§ **INPUT FOR THIS TASK**:
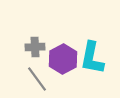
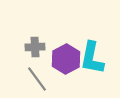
purple hexagon: moved 3 px right
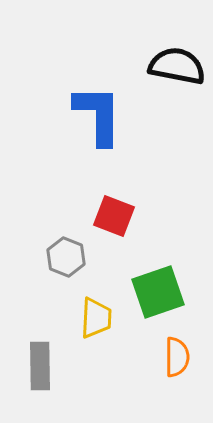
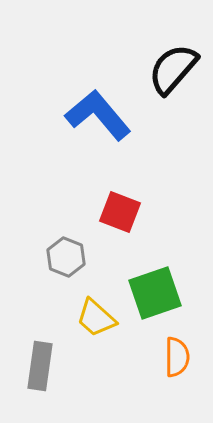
black semicircle: moved 4 px left, 3 px down; rotated 60 degrees counterclockwise
blue L-shape: rotated 40 degrees counterclockwise
red square: moved 6 px right, 4 px up
green square: moved 3 px left, 1 px down
yellow trapezoid: rotated 129 degrees clockwise
gray rectangle: rotated 9 degrees clockwise
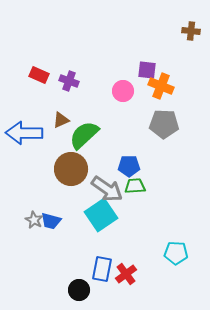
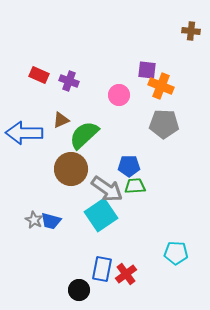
pink circle: moved 4 px left, 4 px down
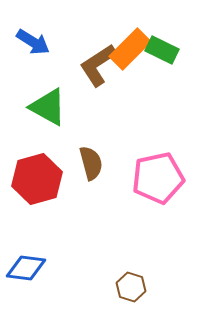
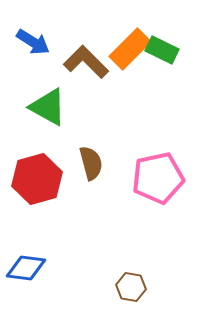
brown L-shape: moved 12 px left, 3 px up; rotated 78 degrees clockwise
brown hexagon: rotated 8 degrees counterclockwise
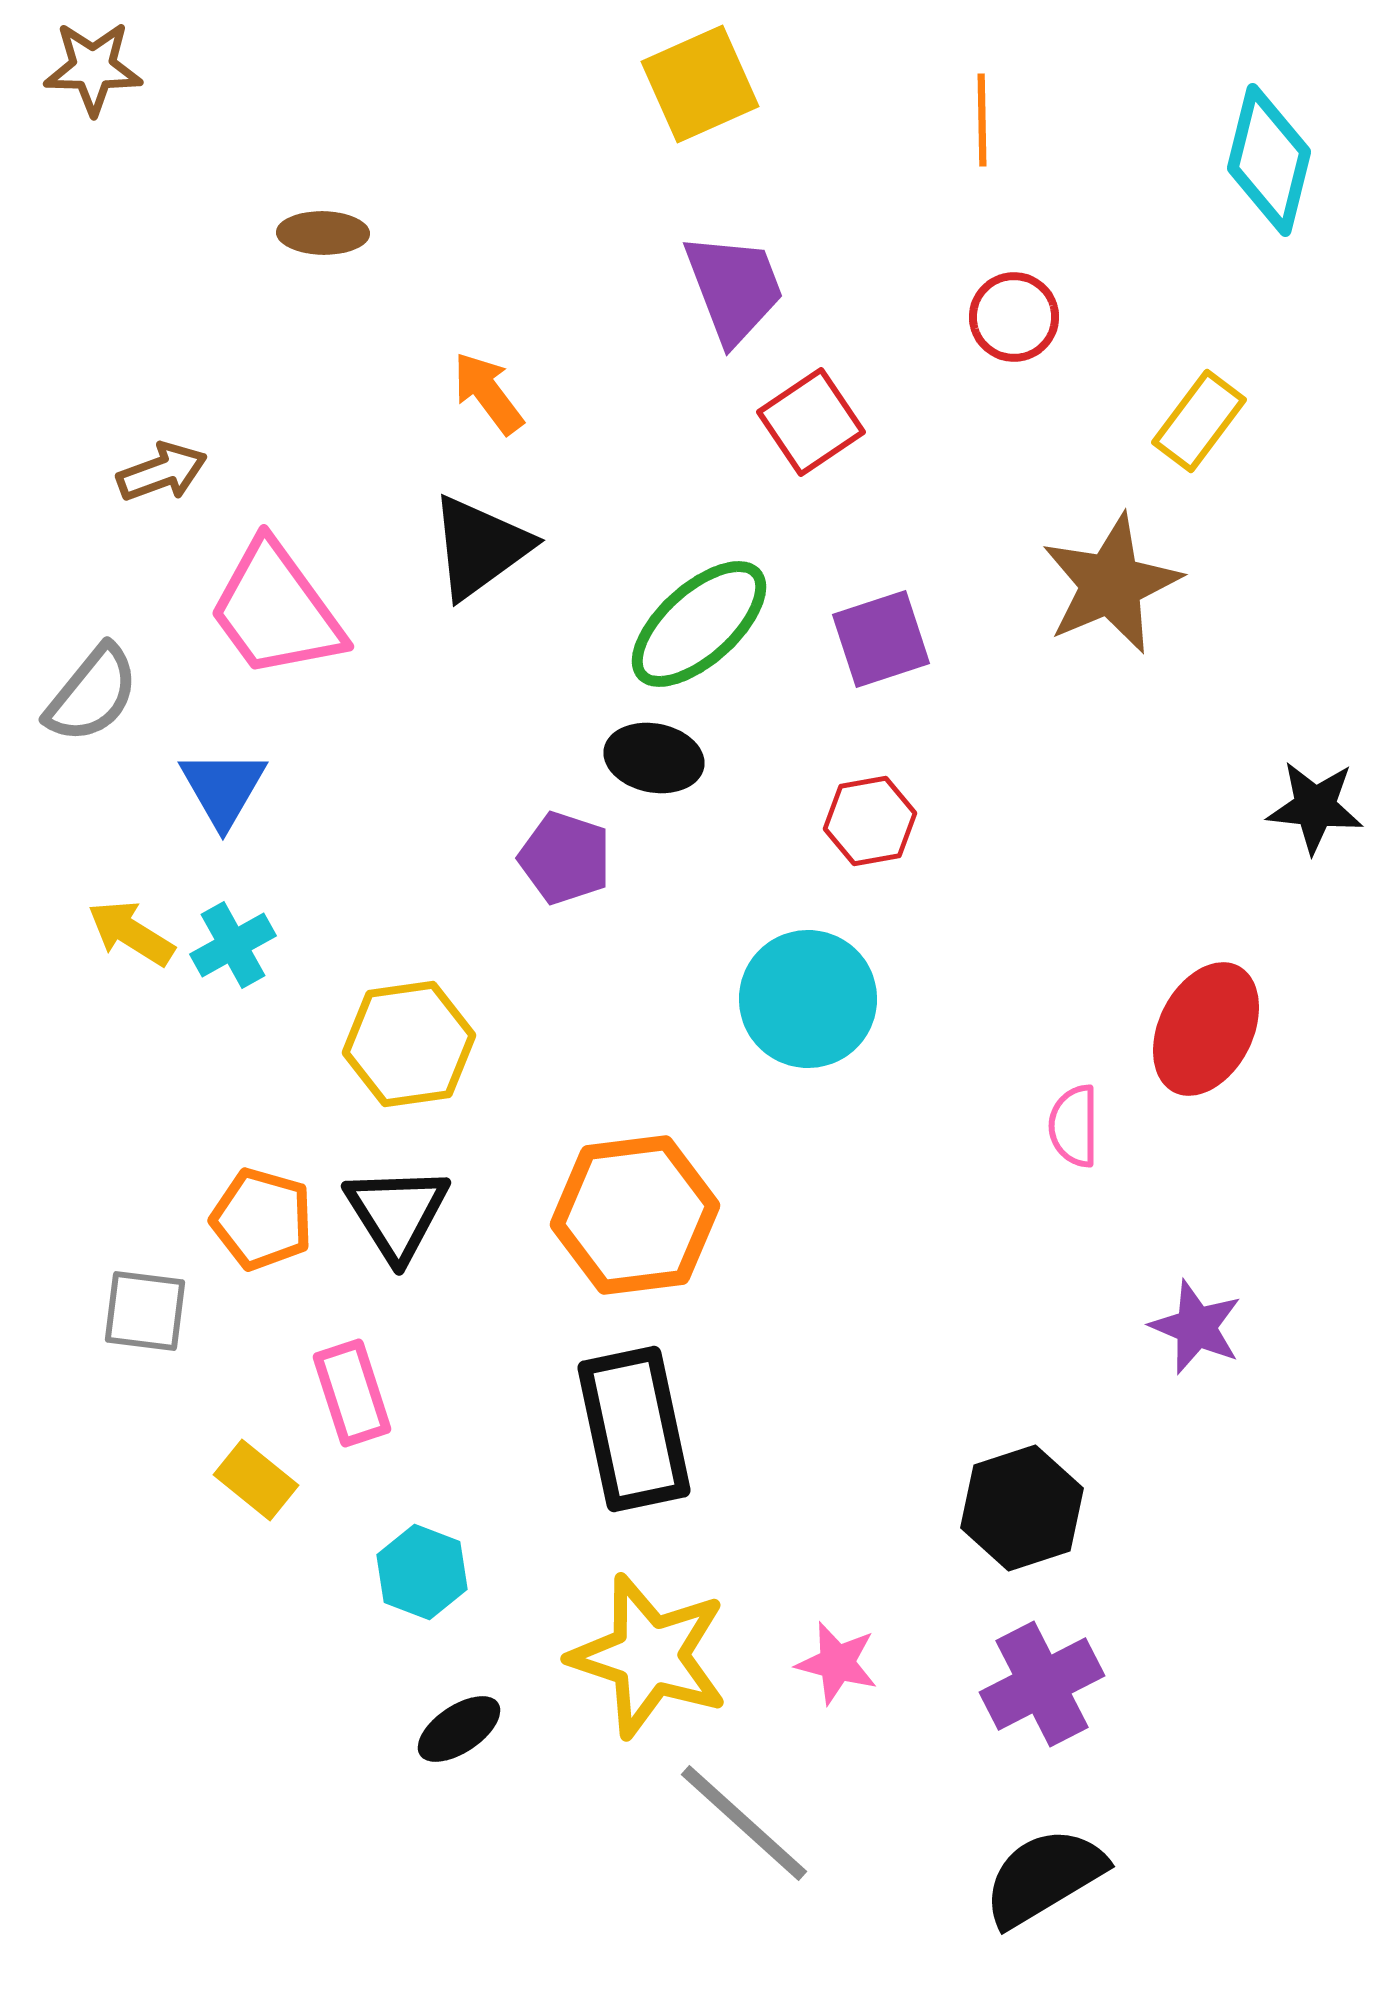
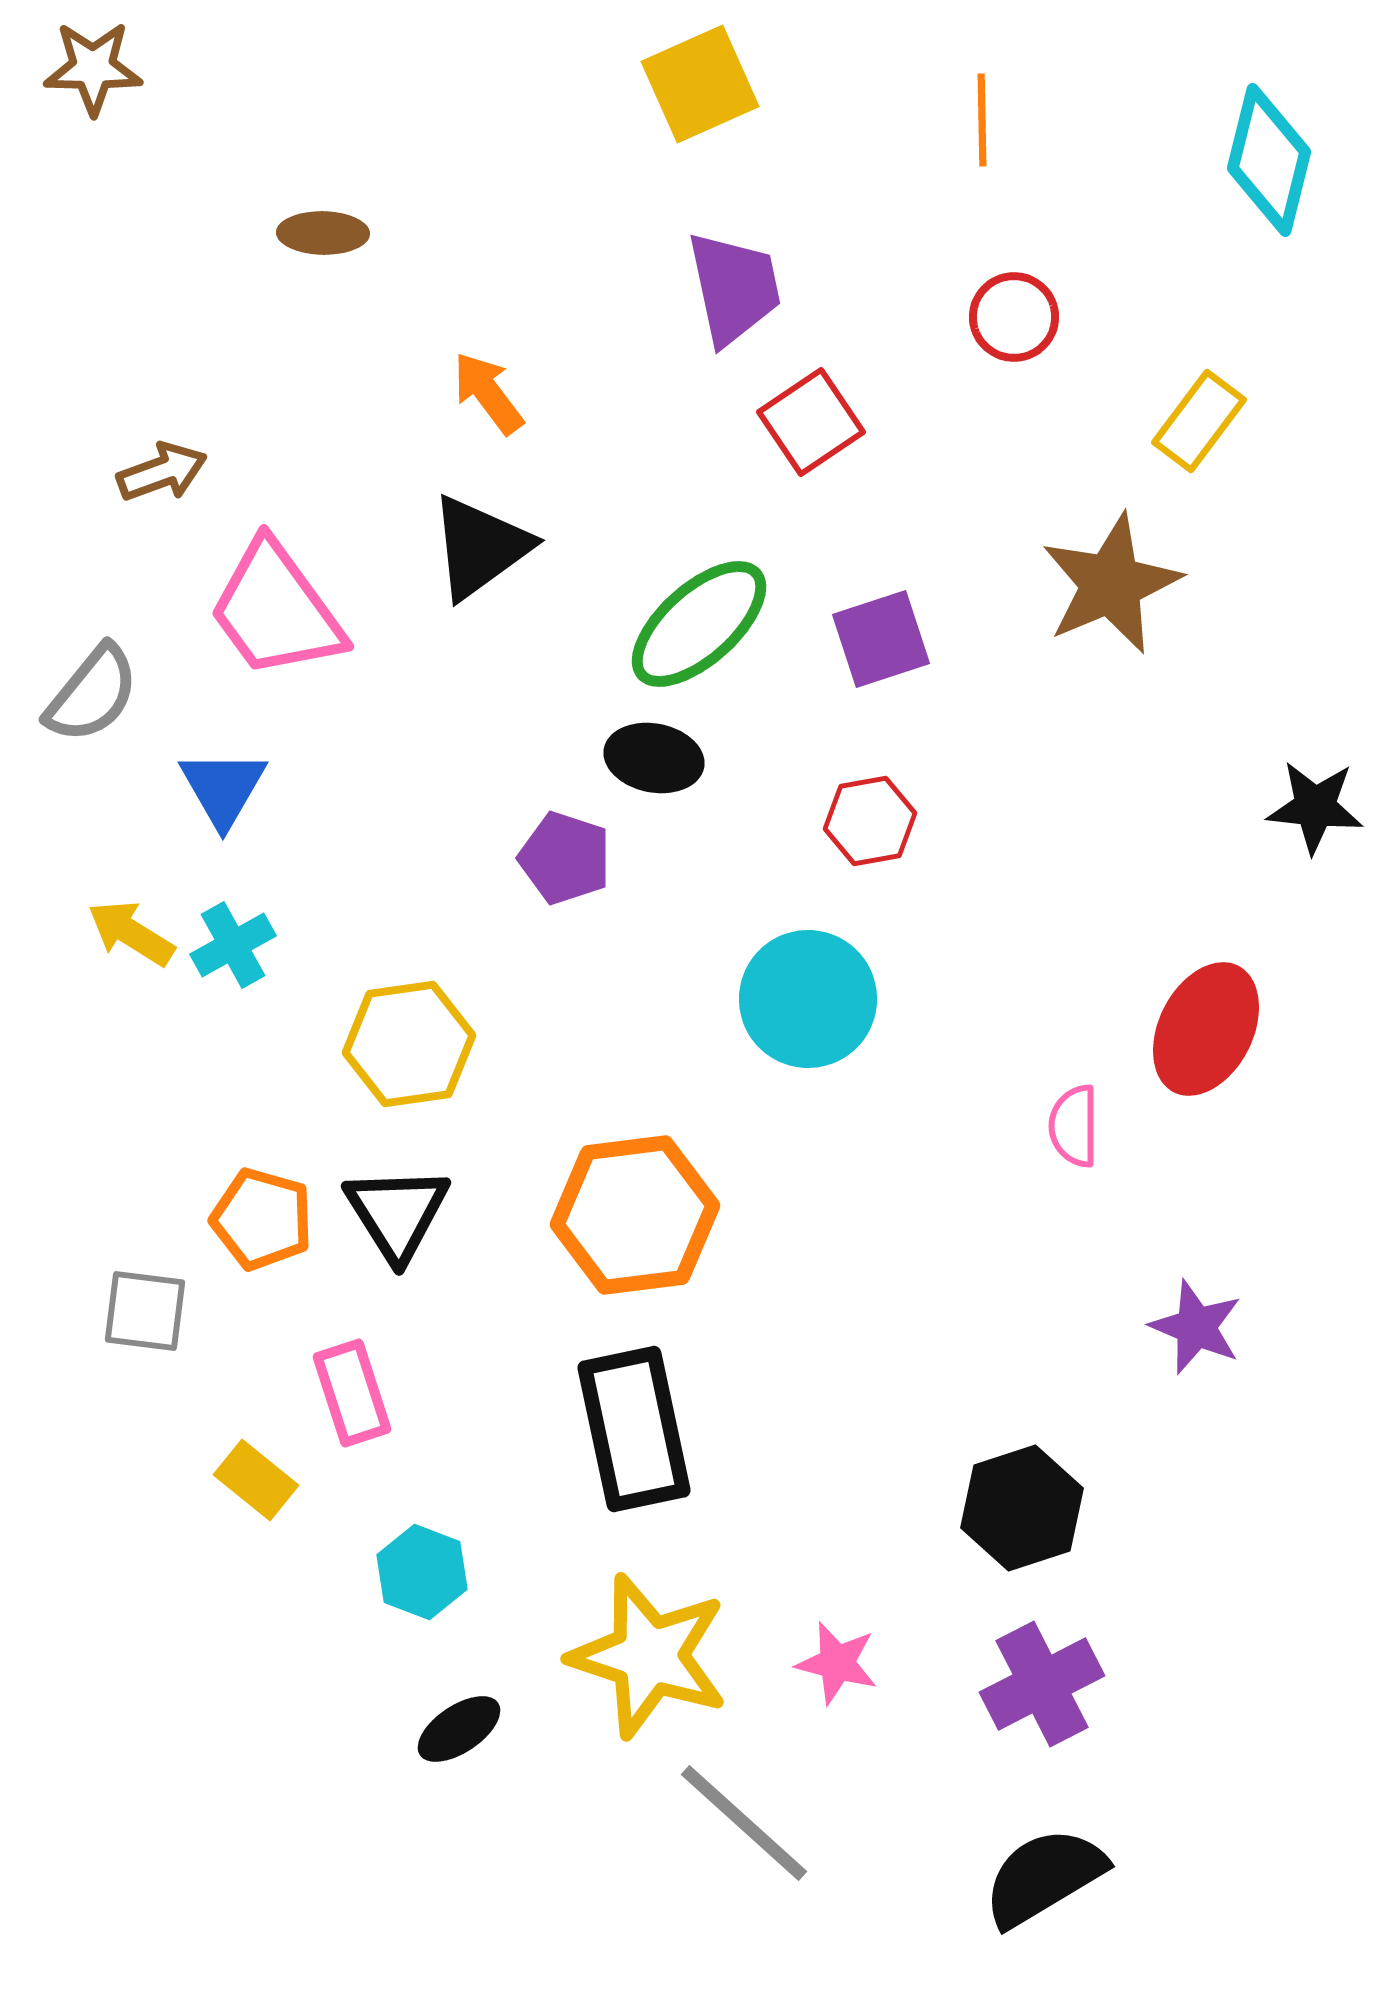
purple trapezoid at (734, 288): rotated 9 degrees clockwise
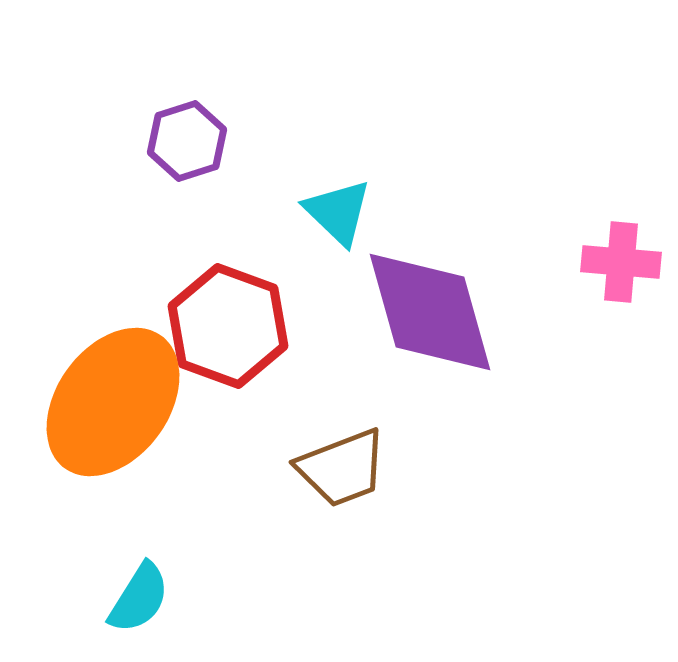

§ **EXERCISE BRIEF**: Once you have identified the lines above that contain "counterclockwise", copy each of them.

§ **YOUR SOLUTION**:
black semicircle: moved 4 px left, 3 px down; rotated 60 degrees counterclockwise
blue L-shape: rotated 40 degrees counterclockwise
brown hexagon: rotated 8 degrees counterclockwise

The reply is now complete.